▶ WHAT YOU ARE ASKED TO DO
Look through the listing and report every line that has "VBUS" in it.

▶ AVAILABLE DATA

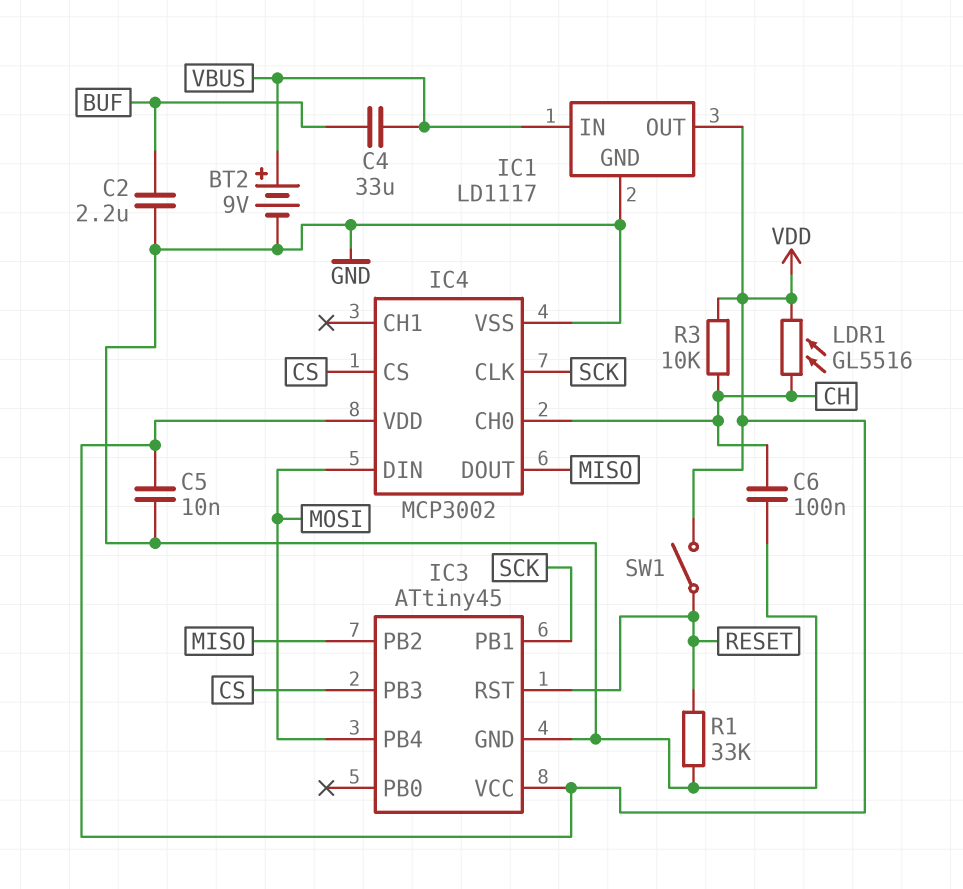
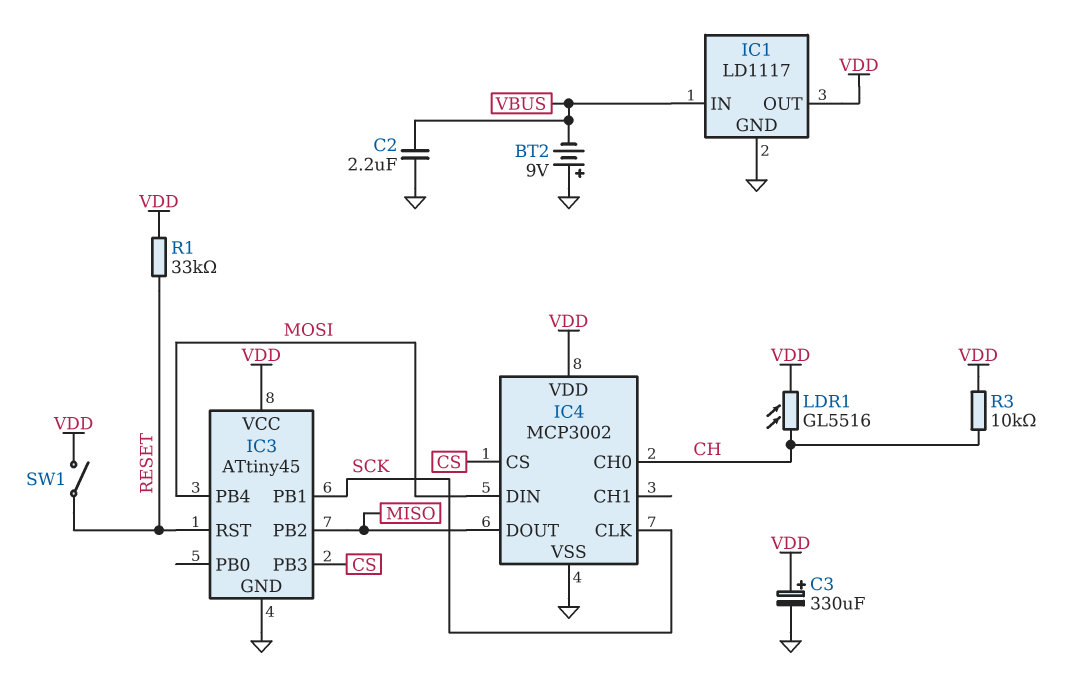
BT2: 9V (plus VBUS, minus GND) -> 9V (plus GND, minus VBUS)
C2: 2.2uF (BUF, GND) -> 2.2uF (GND, VBUS)
C3: none -> 330uF (plus VDD, minus GND)
C4: 33uF (BUF, VBUS) -> none
C5: 10nF (GND, VDD) -> none
C6: 100nF (CH, GND) -> none
R1: 33k (GND, RESET) -> 33k (RESET, VDD)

▶ EXERCISE ANSWER
BT2: 9V (plus VBUS, minus GND) -> 9V (plus GND, minus VBUS)
C2: 2.2uF (BUF, GND) -> 2.2uF (GND, VBUS)
C4: 33uF (BUF, VBUS) -> none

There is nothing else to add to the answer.